--- Available data ---

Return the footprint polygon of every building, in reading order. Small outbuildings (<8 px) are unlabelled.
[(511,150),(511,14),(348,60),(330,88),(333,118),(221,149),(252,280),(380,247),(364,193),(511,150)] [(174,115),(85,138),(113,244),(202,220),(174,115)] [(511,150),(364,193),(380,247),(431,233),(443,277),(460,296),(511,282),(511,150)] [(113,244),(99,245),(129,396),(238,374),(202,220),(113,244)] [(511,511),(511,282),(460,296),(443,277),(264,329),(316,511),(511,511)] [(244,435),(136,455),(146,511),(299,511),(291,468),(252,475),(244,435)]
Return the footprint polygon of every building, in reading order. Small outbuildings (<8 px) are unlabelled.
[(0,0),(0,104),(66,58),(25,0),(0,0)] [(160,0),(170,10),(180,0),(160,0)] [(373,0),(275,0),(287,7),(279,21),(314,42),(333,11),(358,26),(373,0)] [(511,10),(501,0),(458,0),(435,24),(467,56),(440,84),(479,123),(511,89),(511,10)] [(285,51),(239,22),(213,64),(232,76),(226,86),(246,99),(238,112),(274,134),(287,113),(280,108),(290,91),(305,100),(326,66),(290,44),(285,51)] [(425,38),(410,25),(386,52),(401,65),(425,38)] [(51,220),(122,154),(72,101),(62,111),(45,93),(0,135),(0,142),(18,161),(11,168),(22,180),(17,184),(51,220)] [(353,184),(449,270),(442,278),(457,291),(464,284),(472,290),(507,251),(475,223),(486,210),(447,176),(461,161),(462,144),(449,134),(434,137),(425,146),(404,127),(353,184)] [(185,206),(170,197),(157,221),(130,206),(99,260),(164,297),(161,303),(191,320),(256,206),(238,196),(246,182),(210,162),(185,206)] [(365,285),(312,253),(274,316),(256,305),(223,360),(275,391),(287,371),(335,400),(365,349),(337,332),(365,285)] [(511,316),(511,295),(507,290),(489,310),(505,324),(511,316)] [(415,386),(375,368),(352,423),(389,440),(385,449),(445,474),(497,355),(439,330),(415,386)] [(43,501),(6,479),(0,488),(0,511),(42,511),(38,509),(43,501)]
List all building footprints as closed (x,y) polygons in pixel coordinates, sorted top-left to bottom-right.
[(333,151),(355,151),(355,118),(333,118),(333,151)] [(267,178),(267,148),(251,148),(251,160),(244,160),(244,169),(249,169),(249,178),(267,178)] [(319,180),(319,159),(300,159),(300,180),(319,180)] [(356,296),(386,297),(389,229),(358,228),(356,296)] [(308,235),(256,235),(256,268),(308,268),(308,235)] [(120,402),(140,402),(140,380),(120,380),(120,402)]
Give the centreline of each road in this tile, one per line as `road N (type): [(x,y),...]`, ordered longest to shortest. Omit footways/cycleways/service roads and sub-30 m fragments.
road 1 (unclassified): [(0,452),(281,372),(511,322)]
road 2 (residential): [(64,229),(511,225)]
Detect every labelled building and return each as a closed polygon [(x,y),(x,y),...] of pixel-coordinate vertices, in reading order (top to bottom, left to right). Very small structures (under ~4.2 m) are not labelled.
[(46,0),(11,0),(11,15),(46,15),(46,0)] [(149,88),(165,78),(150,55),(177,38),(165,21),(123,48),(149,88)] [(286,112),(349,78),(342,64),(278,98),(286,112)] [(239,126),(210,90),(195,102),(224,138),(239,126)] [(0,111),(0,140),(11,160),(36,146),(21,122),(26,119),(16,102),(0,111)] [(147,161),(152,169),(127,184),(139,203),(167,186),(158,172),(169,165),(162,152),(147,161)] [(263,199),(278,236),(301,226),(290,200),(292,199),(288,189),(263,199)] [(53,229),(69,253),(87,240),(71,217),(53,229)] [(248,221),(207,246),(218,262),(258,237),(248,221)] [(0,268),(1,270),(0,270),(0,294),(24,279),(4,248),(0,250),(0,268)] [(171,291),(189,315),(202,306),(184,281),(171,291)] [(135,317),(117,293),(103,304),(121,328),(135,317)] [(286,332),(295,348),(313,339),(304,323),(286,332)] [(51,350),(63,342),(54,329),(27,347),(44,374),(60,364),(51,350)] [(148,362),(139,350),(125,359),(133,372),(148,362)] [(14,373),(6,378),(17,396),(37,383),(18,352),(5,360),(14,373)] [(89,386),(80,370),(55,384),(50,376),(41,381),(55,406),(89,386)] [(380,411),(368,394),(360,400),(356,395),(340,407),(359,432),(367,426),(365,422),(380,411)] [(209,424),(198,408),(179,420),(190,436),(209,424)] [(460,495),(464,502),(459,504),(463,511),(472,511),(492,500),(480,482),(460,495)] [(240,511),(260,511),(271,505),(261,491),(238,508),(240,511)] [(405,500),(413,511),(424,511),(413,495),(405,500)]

---

§ **The exercise**: Render all the lines above as a two-column CSV with the header row task,result. Give one row for each line that asks for something, with that line's text in the task field and the line or lines answering it in the result field, each field in double quotes and any line breaks turned into spaces.

§ **Full output**:
task,result
"Return the footprint polygon of every building, in reading order. Small outbuildings (<8 px) are unlabelled.","[(511,150),(511,14),(348,60),(330,88),(333,118),(221,149),(252,280),(380,247),(364,193),(511,150)] [(174,115),(85,138),(113,244),(202,220),(174,115)] [(511,150),(364,193),(380,247),(431,233),(443,277),(460,296),(511,282),(511,150)] [(113,244),(99,245),(129,396),(238,374),(202,220),(113,244)] [(511,511),(511,282),(460,296),(443,277),(264,329),(316,511),(511,511)] [(244,435),(136,455),(146,511),(299,511),(291,468),(252,475),(244,435)]"
"Return the footprint polygon of every building, in reading order. Small outbuildings (<8 px) are unlabelled.","[(0,0),(0,104),(66,58),(25,0),(0,0)] [(160,0),(170,10),(180,0),(160,0)] [(373,0),(275,0),(287,7),(279,21),(314,42),(333,11),(358,26),(373,0)] [(511,10),(501,0),(458,0),(435,24),(467,56),(440,84),(479,123),(511,89),(511,10)] [(285,51),(239,22),(213,64),(232,76),(226,86),(246,99),(238,112),(274,134),(287,113),(280,108),(290,91),(305,100),(326,66),(290,44),(285,51)] [(425,38),(410,25),(386,52),(401,65),(425,38)] [(51,220),(122,154),(72,101),(62,111),(45,93),(0,135),(0,142),(18,161),(11,168),(22,180),(17,184),(51,220)] [(353,184),(449,270),(442,278),(457,291),(464,284),(472,290),(507,251),(475,223),(486,210),(447,176),(461,161),(462,144),(449,134),(434,137),(425,146),(404,127),(353,184)] [(185,206),(170,197),(157,221),(130,206),(99,260),(164,297),(161,303),(191,320),(256,206),(238,196),(246,182),(210,162),(185,206)] [(365,285),(312,253),(274,316),(256,305),(223,360),(275,391),(287,371),(335,400),(365,349),(337,332),(365,285)] [(511,316),(511,295),(507,290),(489,310),(505,324),(511,316)] [(415,386),(375,368),(352,423),(389,440),(385,449),(445,474),(497,355),(439,330),(415,386)] [(43,501),(6,479),(0,488),(0,511),(42,511),(38,509),(43,501)]"
"List all building footprints as closed (x,y) polygons in pixel coordinates, sorted top-left to bottom-right.","[(333,151),(355,151),(355,118),(333,118),(333,151)] [(267,178),(267,148),(251,148),(251,160),(244,160),(244,169),(249,169),(249,178),(267,178)] [(319,180),(319,159),(300,159),(300,180),(319,180)] [(356,296),(386,297),(389,229),(358,228),(356,296)] [(308,235),(256,235),(256,268),(308,268),(308,235)] [(120,402),(140,402),(140,380),(120,380),(120,402)]"
"Give the centreline of each road in this tile, one per line as `road N (type): [(x,y),...]`, ordered longest to shortest. Omit footways/cycleways/service roads and sub-30 m fragments.","road 1 (unclassified): [(0,452),(281,372),(511,322)] road 2 (residential): [(64,229),(511,225)]"
"Detect every labelled building and return each as a closed polygon [(x,y),(x,y),...] of pixel-coordinate vertices, in reading order (top to bottom, left to right). Very small structures (under ~4.2 m) are not labelled.","[(46,0),(11,0),(11,15),(46,15),(46,0)] [(149,88),(165,78),(150,55),(177,38),(165,21),(123,48),(149,88)] [(286,112),(349,78),(342,64),(278,98),(286,112)] [(239,126),(210,90),(195,102),(224,138),(239,126)] [(0,111),(0,140),(11,160),(36,146),(21,122),(26,119),(16,102),(0,111)] [(147,161),(152,169),(127,184),(139,203),(167,186),(158,172),(169,165),(162,152),(147,161)] [(263,199),(278,236),(301,226),(290,200),(292,199),(288,189),(263,199)] [(53,229),(69,253),(87,240),(71,217),(53,229)] [(248,221),(207,246),(218,262),(258,237),(248,221)] [(0,268),(1,270),(0,270),(0,294),(24,279),(4,248),(0,250),(0,268)] [(171,291),(189,315),(202,306),(184,281),(171,291)] [(135,317),(117,293),(103,304),(121,328),(135,317)] [(286,332),(295,348),(313,339),(304,323),(286,332)] [(51,350),(63,342),(54,329),(27,347),(44,374),(60,364),(51,350)] [(148,362),(139,350),(125,359),(133,372),(148,362)] [(14,373),(6,378),(17,396),(37,383),(18,352),(5,360),(14,373)] [(89,386),(80,370),(55,384),(50,376),(41,381),(55,406),(89,386)] [(380,411),(368,394),(360,400),(356,395),(340,407),(359,432),(367,426),(365,422),(380,411)] [(209,424),(198,408),(179,420),(190,436),(209,424)] [(460,495),(464,502),(459,504),(463,511),(472,511),(492,500),(480,482),(460,495)] [(240,511),(260,511),(271,505),(261,491),(238,508),(240,511)] [(405,500),(413,511),(424,511),(413,495),(405,500)]"